● Exercise goal
Copy out the material exactly, starting at the line that contains "UK Singles (OCC) (165, 96)" and ending at the line that contains "y] center coordinate.", with both lines included. Leave the pictures out of your copy.

** Start Provided material **

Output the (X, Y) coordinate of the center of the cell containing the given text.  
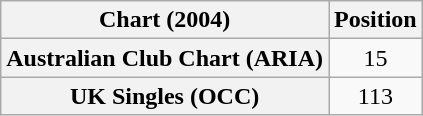
UK Singles (OCC) (165, 96)
113 (375, 96)
Chart (2004) (165, 20)
Position (375, 20)
15 (375, 58)
Australian Club Chart (ARIA) (165, 58)
Output the [X, Y] coordinate of the center of the cell containing the given text.  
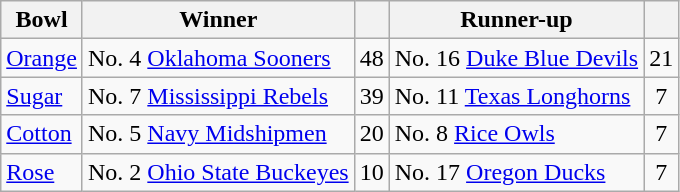
10 [372, 172]
48 [372, 58]
No. 17 Oregon Ducks [516, 172]
21 [662, 58]
Rose [42, 172]
Bowl [42, 20]
Runner-up [516, 20]
No. 8 Rice Owls [516, 134]
Cotton [42, 134]
Sugar [42, 96]
20 [372, 134]
No. 11 Texas Longhorns [516, 96]
No. 2 Ohio State Buckeyes [218, 172]
Winner [218, 20]
No. 5 Navy Midshipmen [218, 134]
No. 16 Duke Blue Devils [516, 58]
No. 4 Oklahoma Sooners [218, 58]
39 [372, 96]
Orange [42, 58]
No. 7 Mississippi Rebels [218, 96]
Locate the cell with the specified text and output its [x, y] center coordinate. 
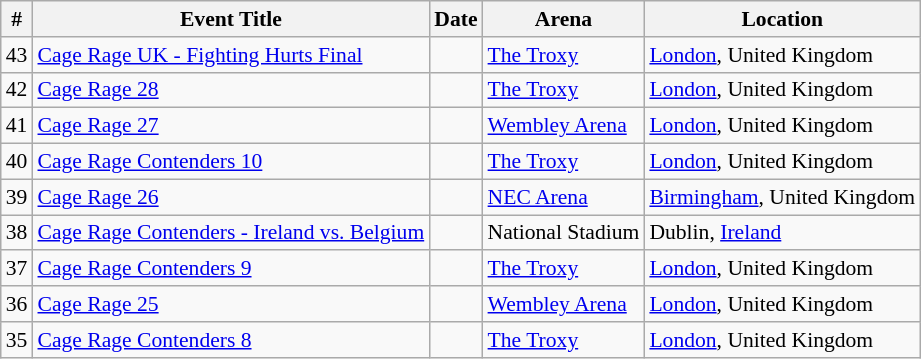
Cage Rage UK - Fighting Hurts Final [230, 55]
42 [17, 90]
Cage Rage Contenders - Ireland vs. Belgium [230, 233]
36 [17, 304]
Location [782, 19]
Cage Rage Contenders 9 [230, 269]
Cage Rage 28 [230, 90]
40 [17, 162]
41 [17, 126]
# [17, 19]
Cage Rage Contenders 10 [230, 162]
Cage Rage 25 [230, 304]
38 [17, 233]
35 [17, 340]
39 [17, 197]
43 [17, 55]
Event Title [230, 19]
Birmingham, United Kingdom [782, 197]
Cage Rage Contenders 8 [230, 340]
Date [456, 19]
Cage Rage 26 [230, 197]
37 [17, 269]
Dublin, Ireland [782, 233]
National Stadium [564, 233]
NEC Arena [564, 197]
Arena [564, 19]
Cage Rage 27 [230, 126]
Locate the cell with the specified text and output its (X, Y) center coordinate. 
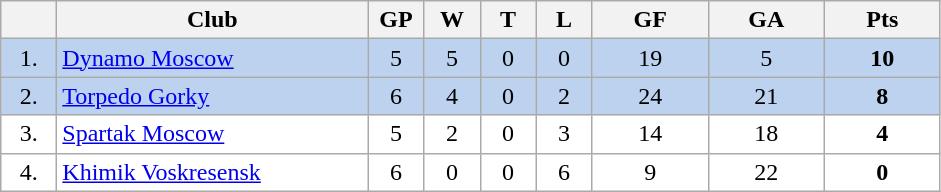
Torpedo Gorky (212, 96)
9 (650, 172)
2. (29, 96)
W (452, 20)
18 (766, 134)
4. (29, 172)
T (508, 20)
24 (650, 96)
3. (29, 134)
Club (212, 20)
Spartak Moscow (212, 134)
10 (882, 58)
Pts (882, 20)
GA (766, 20)
GP (396, 20)
1. (29, 58)
22 (766, 172)
3 (564, 134)
8 (882, 96)
Khimik Voskresensk (212, 172)
14 (650, 134)
L (564, 20)
21 (766, 96)
Dynamo Moscow (212, 58)
GF (650, 20)
19 (650, 58)
Find where the given text appears and provide that cell's center as (x, y) coordinate. 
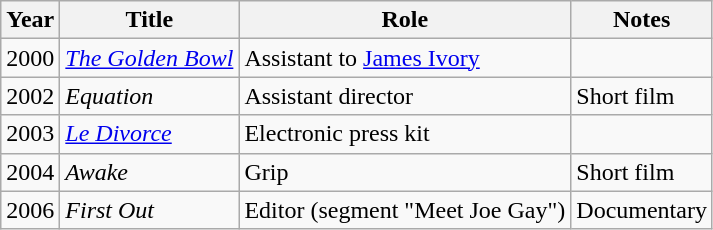
Electronic press kit (405, 134)
Awake (150, 172)
Role (405, 20)
Title (150, 20)
Equation (150, 96)
The Golden Bowl (150, 58)
2006 (30, 210)
Assistant director (405, 96)
2004 (30, 172)
2002 (30, 96)
2003 (30, 134)
Le Divorce (150, 134)
Grip (405, 172)
Documentary (642, 210)
2000 (30, 58)
Editor (segment "Meet Joe Gay") (405, 210)
Notes (642, 20)
Year (30, 20)
Assistant to James Ivory (405, 58)
First Out (150, 210)
Return (X, Y) of the center of cell containing provided text 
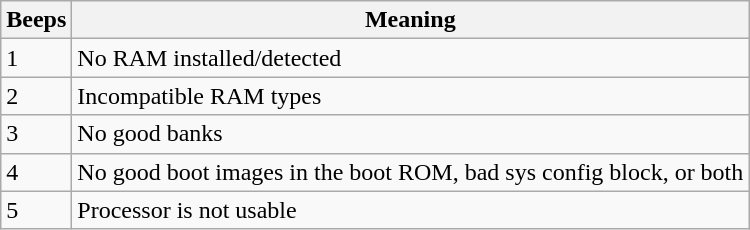
5 (36, 210)
Meaning (410, 20)
Beeps (36, 20)
2 (36, 96)
Incompatible RAM types (410, 96)
No good banks (410, 134)
3 (36, 134)
No RAM installed/detected (410, 58)
Processor is not usable (410, 210)
1 (36, 58)
No good boot images in the boot ROM, bad sys config block, or both (410, 172)
4 (36, 172)
Determine the [x, y] coordinate at the center of the cell enclosing the given text.  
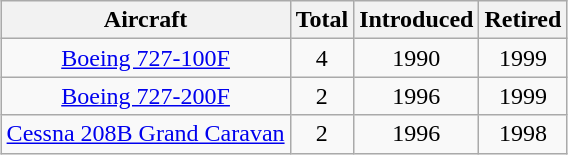
Boeing 727-100F [146, 58]
Introduced [416, 20]
Boeing 727-200F [146, 96]
1990 [416, 58]
Retired [523, 20]
Total [322, 20]
4 [322, 58]
Cessna 208B Grand Caravan [146, 134]
1998 [523, 134]
Aircraft [146, 20]
For the text-containing cell, return its midpoint in (X, Y) coordinate format. 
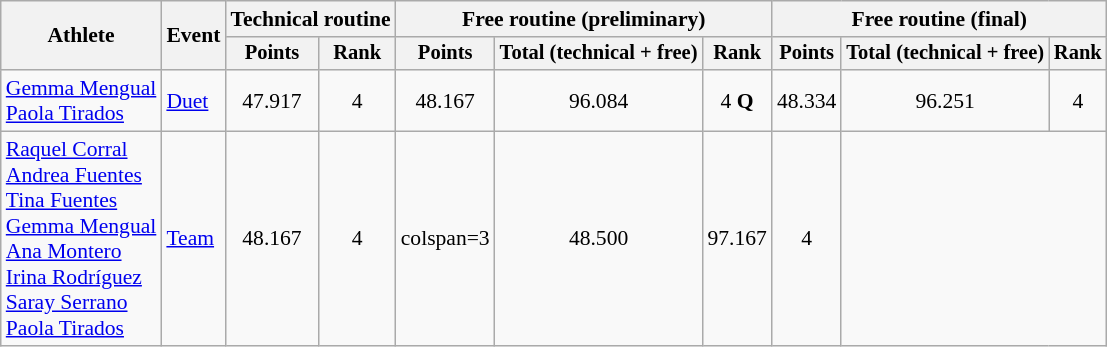
97.167 (736, 239)
48.500 (599, 239)
Duet (193, 100)
48.334 (806, 100)
Athlete (82, 36)
colspan=3 (446, 239)
4 Q (736, 100)
47.917 (272, 100)
Event (193, 36)
Raquel CorralAndrea FuentesTina FuentesGemma MengualAna MonteroIrina RodríguezSaray SerranoPaola Tirados (82, 239)
Free routine (final) (940, 19)
Gemma MengualPaola Tirados (82, 100)
96.251 (945, 100)
Technical routine (310, 19)
96.084 (599, 100)
Team (193, 239)
Free routine (preliminary) (584, 19)
From the cell containing the given text, extract its center point as [x, y] coordinate. 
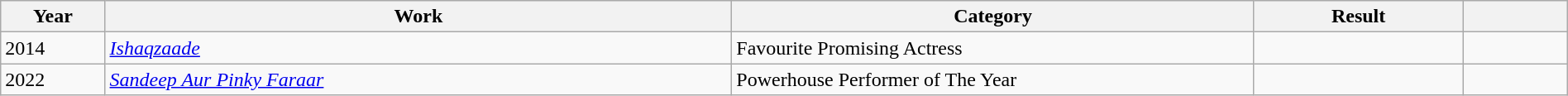
Sandeep Aur Pinky Faraar [418, 79]
Work [418, 17]
Ishaqzaade [418, 48]
2014 [53, 48]
Category [993, 17]
Result [1358, 17]
2022 [53, 79]
Favourite Promising Actress [993, 48]
Year [53, 17]
Powerhouse Performer of The Year [993, 79]
From the cell containing the given text, extract its center point as [X, Y] coordinate. 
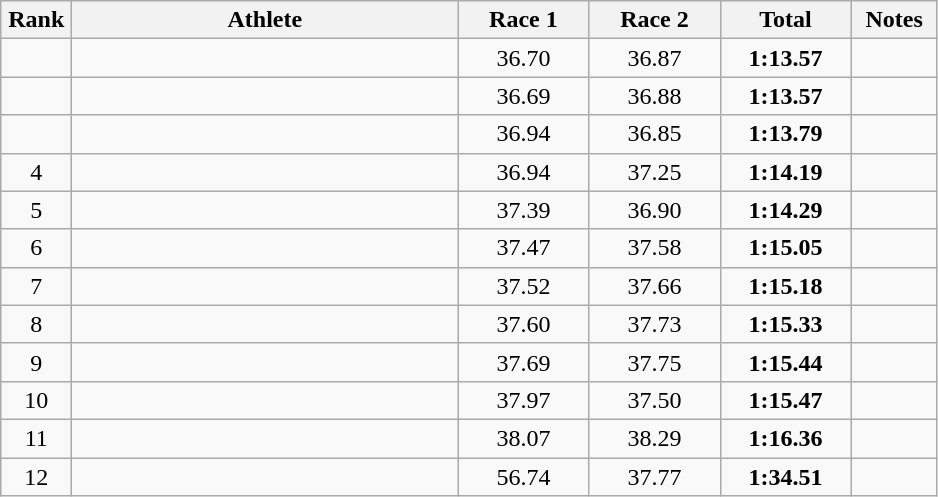
9 [36, 362]
11 [36, 438]
37.75 [654, 362]
37.58 [654, 248]
1:15.44 [786, 362]
Notes [894, 20]
1:15.33 [786, 324]
1:14.29 [786, 210]
36.70 [524, 58]
37.69 [524, 362]
Rank [36, 20]
1:15.47 [786, 400]
36.85 [654, 134]
1:13.79 [786, 134]
37.60 [524, 324]
Total [786, 20]
5 [36, 210]
37.77 [654, 477]
37.66 [654, 286]
36.90 [654, 210]
1:15.18 [786, 286]
37.52 [524, 286]
38.07 [524, 438]
1:15.05 [786, 248]
Athlete [265, 20]
1:14.19 [786, 172]
37.97 [524, 400]
56.74 [524, 477]
38.29 [654, 438]
1:16.36 [786, 438]
36.69 [524, 96]
8 [36, 324]
37.47 [524, 248]
36.88 [654, 96]
4 [36, 172]
36.87 [654, 58]
37.39 [524, 210]
37.73 [654, 324]
37.50 [654, 400]
1:34.51 [786, 477]
6 [36, 248]
37.25 [654, 172]
12 [36, 477]
Race 2 [654, 20]
7 [36, 286]
10 [36, 400]
Race 1 [524, 20]
Extract the [X, Y] coordinate from the center of the cell holding the provided text.  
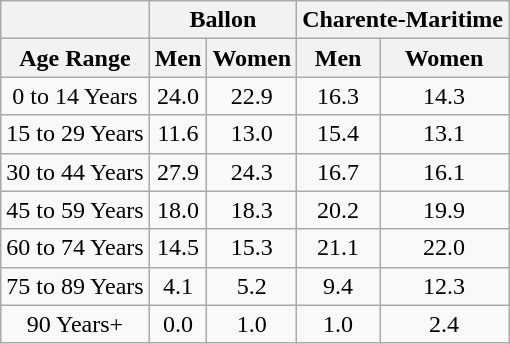
45 to 59 Years [75, 210]
19.9 [444, 210]
Age Range [75, 58]
30 to 44 Years [75, 172]
18.0 [178, 210]
16.3 [338, 96]
2.4 [444, 324]
14.3 [444, 96]
11.6 [178, 134]
5.2 [252, 286]
9.4 [338, 286]
90 Years+ [75, 324]
24.3 [252, 172]
13.1 [444, 134]
15 to 29 Years [75, 134]
Ballon [222, 20]
Charente-Maritime [403, 20]
15.3 [252, 248]
13.0 [252, 134]
18.3 [252, 210]
75 to 89 Years [75, 286]
22.0 [444, 248]
0.0 [178, 324]
20.2 [338, 210]
14.5 [178, 248]
0 to 14 Years [75, 96]
22.9 [252, 96]
12.3 [444, 286]
16.1 [444, 172]
16.7 [338, 172]
21.1 [338, 248]
27.9 [178, 172]
4.1 [178, 286]
60 to 74 Years [75, 248]
24.0 [178, 96]
15.4 [338, 134]
Detect which cell encompasses the target text, then output its (X, Y) center coordinate. 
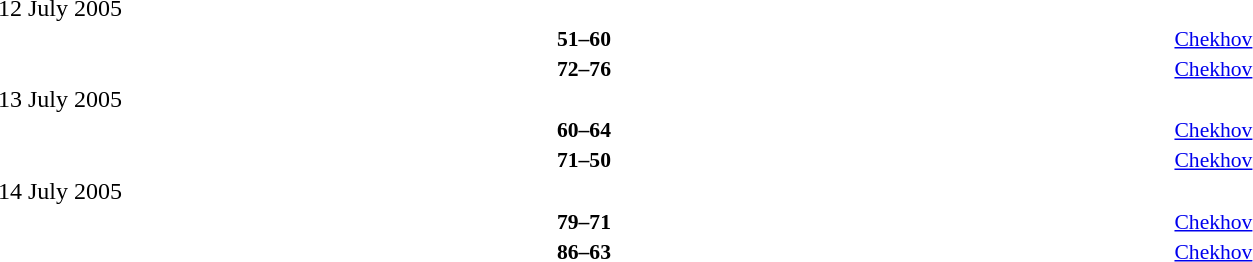
71–50 (584, 160)
72–76 (584, 68)
60–64 (584, 130)
79–71 (584, 222)
51–60 (584, 38)
For the text-containing cell, return its midpoint in (X, Y) coordinate format. 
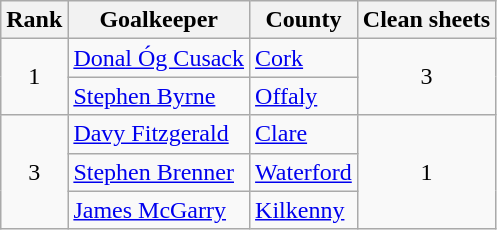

** End Provided material **

● The reply
UK Singles (OCC) (165, 96)
113 (375, 96)
Chart (2004) (165, 20)
Position (375, 20)
15 (375, 58)
Australian Club Chart (ARIA) (165, 58)
Output the [X, Y] coordinate of the center of the cell containing the given text.  
10 [372, 172]
48 [372, 58]
No. 17 Oregon Ducks [516, 172]
21 [662, 58]
Rose [42, 172]
Bowl [42, 20]
Runner-up [516, 20]
No. 8 Rice Owls [516, 134]
Cotton [42, 134]
Sugar [42, 96]
20 [372, 134]
No. 11 Texas Longhorns [516, 96]
No. 2 Ohio State Buckeyes [218, 172]
Winner [218, 20]
No. 5 Navy Midshipmen [218, 134]
No. 16 Duke Blue Devils [516, 58]
No. 4 Oklahoma Sooners [218, 58]
39 [372, 96]
Orange [42, 58]
No. 7 Mississippi Rebels [218, 96]
Locate the cell with the specified text and output its [x, y] center coordinate. 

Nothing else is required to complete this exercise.